*** Block opens ***

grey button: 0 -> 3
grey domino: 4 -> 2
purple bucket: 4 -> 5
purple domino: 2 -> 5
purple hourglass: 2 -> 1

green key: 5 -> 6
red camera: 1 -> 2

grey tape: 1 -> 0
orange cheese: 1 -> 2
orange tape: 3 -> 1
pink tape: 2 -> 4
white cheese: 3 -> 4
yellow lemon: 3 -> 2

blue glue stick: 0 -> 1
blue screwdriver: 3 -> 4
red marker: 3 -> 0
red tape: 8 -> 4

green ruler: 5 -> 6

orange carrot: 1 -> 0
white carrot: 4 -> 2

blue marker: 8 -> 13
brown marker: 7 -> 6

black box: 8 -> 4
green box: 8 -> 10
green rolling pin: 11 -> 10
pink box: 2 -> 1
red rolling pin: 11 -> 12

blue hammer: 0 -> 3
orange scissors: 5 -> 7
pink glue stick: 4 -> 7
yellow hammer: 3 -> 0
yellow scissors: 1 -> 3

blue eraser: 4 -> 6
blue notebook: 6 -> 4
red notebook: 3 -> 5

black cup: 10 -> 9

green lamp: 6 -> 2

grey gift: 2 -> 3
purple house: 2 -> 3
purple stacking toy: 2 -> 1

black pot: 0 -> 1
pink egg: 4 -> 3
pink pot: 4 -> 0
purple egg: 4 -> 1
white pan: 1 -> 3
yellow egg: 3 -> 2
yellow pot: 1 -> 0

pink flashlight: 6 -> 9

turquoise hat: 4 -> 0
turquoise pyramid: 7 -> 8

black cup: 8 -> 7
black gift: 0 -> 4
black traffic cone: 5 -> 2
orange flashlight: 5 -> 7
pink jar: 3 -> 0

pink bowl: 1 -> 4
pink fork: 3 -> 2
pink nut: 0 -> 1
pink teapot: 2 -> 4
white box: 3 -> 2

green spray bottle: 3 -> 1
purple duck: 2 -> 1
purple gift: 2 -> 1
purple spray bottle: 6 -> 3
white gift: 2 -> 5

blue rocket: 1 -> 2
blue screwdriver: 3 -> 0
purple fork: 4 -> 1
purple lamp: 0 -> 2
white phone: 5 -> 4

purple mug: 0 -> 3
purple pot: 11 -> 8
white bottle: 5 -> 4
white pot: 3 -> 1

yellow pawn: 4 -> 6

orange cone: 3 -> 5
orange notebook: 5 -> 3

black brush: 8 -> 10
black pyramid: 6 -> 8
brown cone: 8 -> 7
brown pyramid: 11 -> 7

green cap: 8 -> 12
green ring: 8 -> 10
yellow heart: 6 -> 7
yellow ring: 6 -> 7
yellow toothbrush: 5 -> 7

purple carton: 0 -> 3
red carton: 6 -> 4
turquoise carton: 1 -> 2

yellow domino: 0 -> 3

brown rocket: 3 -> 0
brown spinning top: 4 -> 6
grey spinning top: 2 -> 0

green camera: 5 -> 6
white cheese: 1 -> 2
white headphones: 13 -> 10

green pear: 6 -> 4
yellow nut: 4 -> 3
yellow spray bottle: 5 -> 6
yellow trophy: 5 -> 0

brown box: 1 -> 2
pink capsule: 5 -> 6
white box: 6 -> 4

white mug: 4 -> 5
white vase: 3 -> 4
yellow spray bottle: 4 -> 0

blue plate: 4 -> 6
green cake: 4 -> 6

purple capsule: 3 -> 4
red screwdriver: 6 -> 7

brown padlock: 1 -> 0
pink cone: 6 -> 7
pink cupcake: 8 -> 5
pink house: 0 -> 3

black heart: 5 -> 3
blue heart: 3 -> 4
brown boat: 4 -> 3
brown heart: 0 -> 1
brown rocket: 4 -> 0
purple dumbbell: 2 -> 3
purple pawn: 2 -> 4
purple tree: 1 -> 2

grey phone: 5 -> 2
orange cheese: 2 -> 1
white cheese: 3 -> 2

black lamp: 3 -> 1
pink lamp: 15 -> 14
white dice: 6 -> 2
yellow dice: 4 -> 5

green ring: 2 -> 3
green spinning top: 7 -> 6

*** Block closes ***

Transcribe the whole listing exactly.

grey button: 0 -> 3
grey domino: 4 -> 2
purple bucket: 4 -> 5
purple domino: 2 -> 5
purple hourglass: 2 -> 1

green key: 5 -> 6
red camera: 1 -> 2

grey tape: 1 -> 0
orange cheese: 1 -> 2
orange tape: 3 -> 1
pink tape: 2 -> 4
white cheese: 3 -> 4
yellow lemon: 3 -> 2

blue glue stick: 0 -> 1
blue screwdriver: 3 -> 4
red marker: 3 -> 0
red tape: 8 -> 4

green ruler: 5 -> 6

orange carrot: 1 -> 0
white carrot: 4 -> 2

blue marker: 8 -> 13
brown marker: 7 -> 6

black box: 8 -> 4
green box: 8 -> 10
green rolling pin: 11 -> 10
pink box: 2 -> 1
red rolling pin: 11 -> 12

blue hammer: 0 -> 3
orange scissors: 5 -> 7
pink glue stick: 4 -> 7
yellow hammer: 3 -> 0
yellow scissors: 1 -> 3

blue eraser: 4 -> 6
blue notebook: 6 -> 4
red notebook: 3 -> 5

black cup: 10 -> 9

green lamp: 6 -> 2

grey gift: 2 -> 3
purple house: 2 -> 3
purple stacking toy: 2 -> 1

black pot: 0 -> 1
pink egg: 4 -> 3
pink pot: 4 -> 0
purple egg: 4 -> 1
white pan: 1 -> 3
yellow egg: 3 -> 2
yellow pot: 1 -> 0

pink flashlight: 6 -> 9

turquoise hat: 4 -> 0
turquoise pyramid: 7 -> 8

black cup: 8 -> 7
black gift: 0 -> 4
black traffic cone: 5 -> 2
orange flashlight: 5 -> 7
pink jar: 3 -> 0

pink bowl: 1 -> 4
pink fork: 3 -> 2
pink nut: 0 -> 1
pink teapot: 2 -> 4
white box: 3 -> 2

green spray bottle: 3 -> 1
purple duck: 2 -> 1
purple gift: 2 -> 1
purple spray bottle: 6 -> 3
white gift: 2 -> 5

blue rocket: 1 -> 2
blue screwdriver: 3 -> 0
purple fork: 4 -> 1
purple lamp: 0 -> 2
white phone: 5 -> 4

purple mug: 0 -> 3
purple pot: 11 -> 8
white bottle: 5 -> 4
white pot: 3 -> 1

yellow pawn: 4 -> 6

orange cone: 3 -> 5
orange notebook: 5 -> 3

black brush: 8 -> 10
black pyramid: 6 -> 8
brown cone: 8 -> 7
brown pyramid: 11 -> 7

green cap: 8 -> 12
green ring: 8 -> 10
yellow heart: 6 -> 7
yellow ring: 6 -> 7
yellow toothbrush: 5 -> 7

purple carton: 0 -> 3
red carton: 6 -> 4
turquoise carton: 1 -> 2

yellow domino: 0 -> 3

brown rocket: 3 -> 0
brown spinning top: 4 -> 6
grey spinning top: 2 -> 0

green camera: 5 -> 6
white cheese: 1 -> 2
white headphones: 13 -> 10

green pear: 6 -> 4
yellow nut: 4 -> 3
yellow spray bottle: 5 -> 6
yellow trophy: 5 -> 0

brown box: 1 -> 2
pink capsule: 5 -> 6
white box: 6 -> 4

white mug: 4 -> 5
white vase: 3 -> 4
yellow spray bottle: 4 -> 0

blue plate: 4 -> 6
green cake: 4 -> 6

purple capsule: 3 -> 4
red screwdriver: 6 -> 7

brown padlock: 1 -> 0
pink cone: 6 -> 7
pink cupcake: 8 -> 5
pink house: 0 -> 3

black heart: 5 -> 3
blue heart: 3 -> 4
brown boat: 4 -> 3
brown heart: 0 -> 1
brown rocket: 4 -> 0
purple dumbbell: 2 -> 3
purple pawn: 2 -> 4
purple tree: 1 -> 2

grey phone: 5 -> 2
orange cheese: 2 -> 1
white cheese: 3 -> 2

black lamp: 3 -> 1
pink lamp: 15 -> 14
white dice: 6 -> 2
yellow dice: 4 -> 5

green ring: 2 -> 3
green spinning top: 7 -> 6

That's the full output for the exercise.